→ **Work request**: Take the lines below between the one holding "SW1: button (N035, N047)" and the one holding "U28: NOT 74HC14", inclusive, and copy them exactly. Add nothing.

(Records from a dataset)
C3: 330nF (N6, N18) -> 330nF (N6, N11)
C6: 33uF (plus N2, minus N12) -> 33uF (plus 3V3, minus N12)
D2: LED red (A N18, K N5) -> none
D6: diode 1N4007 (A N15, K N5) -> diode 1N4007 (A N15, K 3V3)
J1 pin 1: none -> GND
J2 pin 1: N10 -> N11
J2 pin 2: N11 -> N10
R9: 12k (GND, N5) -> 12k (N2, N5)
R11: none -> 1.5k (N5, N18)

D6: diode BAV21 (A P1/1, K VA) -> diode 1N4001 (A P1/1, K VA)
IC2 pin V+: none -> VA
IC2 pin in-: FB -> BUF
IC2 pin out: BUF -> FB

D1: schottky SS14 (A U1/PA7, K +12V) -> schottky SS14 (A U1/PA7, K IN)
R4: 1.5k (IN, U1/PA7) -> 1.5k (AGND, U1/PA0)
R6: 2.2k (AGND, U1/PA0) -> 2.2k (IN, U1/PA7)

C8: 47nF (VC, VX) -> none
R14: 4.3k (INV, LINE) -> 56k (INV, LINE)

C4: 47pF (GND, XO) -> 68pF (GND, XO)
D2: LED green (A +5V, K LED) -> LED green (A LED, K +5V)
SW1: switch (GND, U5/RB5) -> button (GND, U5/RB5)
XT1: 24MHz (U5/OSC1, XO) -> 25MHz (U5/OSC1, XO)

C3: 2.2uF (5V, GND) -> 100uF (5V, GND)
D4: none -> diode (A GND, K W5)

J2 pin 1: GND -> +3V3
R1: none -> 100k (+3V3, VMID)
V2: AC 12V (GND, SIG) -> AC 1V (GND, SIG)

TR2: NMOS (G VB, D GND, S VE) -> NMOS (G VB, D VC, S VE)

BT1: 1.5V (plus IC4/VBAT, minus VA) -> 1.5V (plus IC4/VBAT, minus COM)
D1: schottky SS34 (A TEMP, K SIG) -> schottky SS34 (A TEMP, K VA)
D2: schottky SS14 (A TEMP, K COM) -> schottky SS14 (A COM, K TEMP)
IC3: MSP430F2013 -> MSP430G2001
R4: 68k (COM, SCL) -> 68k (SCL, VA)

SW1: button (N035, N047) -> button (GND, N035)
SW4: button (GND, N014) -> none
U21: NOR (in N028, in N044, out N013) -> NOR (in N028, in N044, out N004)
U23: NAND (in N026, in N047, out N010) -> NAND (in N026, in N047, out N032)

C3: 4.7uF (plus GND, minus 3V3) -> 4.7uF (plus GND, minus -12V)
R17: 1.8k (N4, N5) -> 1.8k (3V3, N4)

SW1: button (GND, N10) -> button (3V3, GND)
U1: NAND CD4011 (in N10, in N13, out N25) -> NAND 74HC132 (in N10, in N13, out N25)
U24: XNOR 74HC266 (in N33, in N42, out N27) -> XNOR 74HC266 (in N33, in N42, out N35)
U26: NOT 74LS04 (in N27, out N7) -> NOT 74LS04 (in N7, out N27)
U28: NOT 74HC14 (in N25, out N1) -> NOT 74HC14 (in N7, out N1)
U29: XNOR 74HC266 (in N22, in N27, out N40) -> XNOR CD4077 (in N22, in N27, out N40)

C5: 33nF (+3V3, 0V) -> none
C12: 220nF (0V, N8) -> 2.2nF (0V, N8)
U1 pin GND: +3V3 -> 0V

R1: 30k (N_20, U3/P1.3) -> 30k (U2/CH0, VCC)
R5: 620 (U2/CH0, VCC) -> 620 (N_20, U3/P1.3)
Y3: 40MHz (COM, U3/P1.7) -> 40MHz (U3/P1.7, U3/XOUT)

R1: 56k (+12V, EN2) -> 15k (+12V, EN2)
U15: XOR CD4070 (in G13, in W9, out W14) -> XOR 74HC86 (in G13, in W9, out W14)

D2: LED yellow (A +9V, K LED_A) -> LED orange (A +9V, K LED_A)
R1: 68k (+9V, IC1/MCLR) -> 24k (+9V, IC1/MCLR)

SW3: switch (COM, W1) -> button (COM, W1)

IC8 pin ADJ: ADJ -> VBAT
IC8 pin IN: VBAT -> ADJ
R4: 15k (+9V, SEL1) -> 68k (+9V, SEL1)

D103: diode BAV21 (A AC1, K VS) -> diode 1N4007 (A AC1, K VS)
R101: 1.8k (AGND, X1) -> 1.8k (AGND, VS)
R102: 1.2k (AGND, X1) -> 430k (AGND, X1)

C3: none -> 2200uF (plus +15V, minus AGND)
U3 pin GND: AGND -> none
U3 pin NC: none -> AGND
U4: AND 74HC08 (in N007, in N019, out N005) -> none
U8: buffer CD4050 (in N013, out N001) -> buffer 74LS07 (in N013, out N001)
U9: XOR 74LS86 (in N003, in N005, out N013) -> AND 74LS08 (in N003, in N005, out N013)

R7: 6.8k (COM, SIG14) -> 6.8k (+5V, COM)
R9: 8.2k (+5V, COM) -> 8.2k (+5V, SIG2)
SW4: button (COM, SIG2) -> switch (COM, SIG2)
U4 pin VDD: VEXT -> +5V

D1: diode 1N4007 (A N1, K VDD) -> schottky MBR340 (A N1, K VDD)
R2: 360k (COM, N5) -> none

→ **Your response**:
SW1: button (N035, N047) -> button (GND, N035)
SW4: button (GND, N014) -> none
U21: NOR (in N028, in N044, out N013) -> NOR (in N028, in N044, out N004)
U23: NAND (in N026, in N047, out N010) -> NAND (in N026, in N047, out N032)

C3: 4.7uF (plus GND, minus 3V3) -> 4.7uF (plus GND, minus -12V)
R17: 1.8k (N4, N5) -> 1.8k (3V3, N4)

SW1: button (GND, N10) -> button (3V3, GND)
U1: NAND CD4011 (in N10, in N13, out N25) -> NAND 74HC132 (in N10, in N13, out N25)
U24: XNOR 74HC266 (in N33, in N42, out N27) -> XNOR 74HC266 (in N33, in N42, out N35)
U26: NOT 74LS04 (in N27, out N7) -> NOT 74LS04 (in N7, out N27)
U28: NOT 74HC14 (in N25, out N1) -> NOT 74HC14 (in N7, out N1)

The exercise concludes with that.